> _YOUR INSTRUCTIONS_
Omitting all pictures, retype the entries below exactly as given.

> _DATASET EXCERPTS_
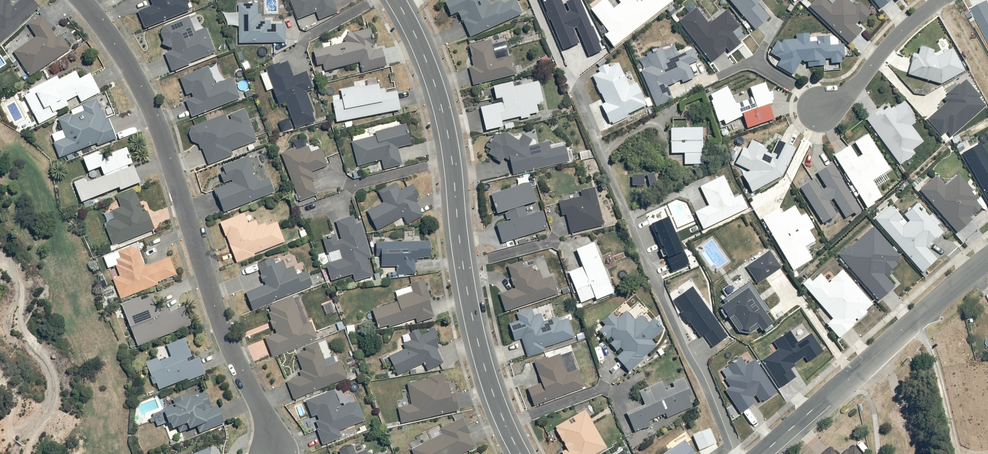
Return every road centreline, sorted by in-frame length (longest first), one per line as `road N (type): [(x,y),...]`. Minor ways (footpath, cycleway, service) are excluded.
road 1 (residential): [(80,0),(152,111),(217,318),(259,403),(272,453)]
road 2 (tertiary): [(520,453),(477,341),(442,109),(396,0)]
road 3 (residential): [(762,453),(987,258)]
road 4 (track): [(98,453),(97,380),(54,284)]
road 5 (residential): [(818,111),(854,88),(891,42),(941,0)]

> _EXERCISE RESULT_
Return every road centreline, sorted by in-frame length (longest first), one per line as `road N (type): [(x,y),...]`. Minor ways (footpath, cycleway, service) are excluded.
road 1 (residential): [(80,0),(152,111),(217,318),(259,403),(272,453)]
road 2 (tertiary): [(520,453),(477,341),(442,109),(396,0)]
road 3 (residential): [(762,453),(987,258)]
road 4 (track): [(98,453),(97,380),(54,284)]
road 5 (residential): [(818,111),(854,88),(891,42),(941,0)]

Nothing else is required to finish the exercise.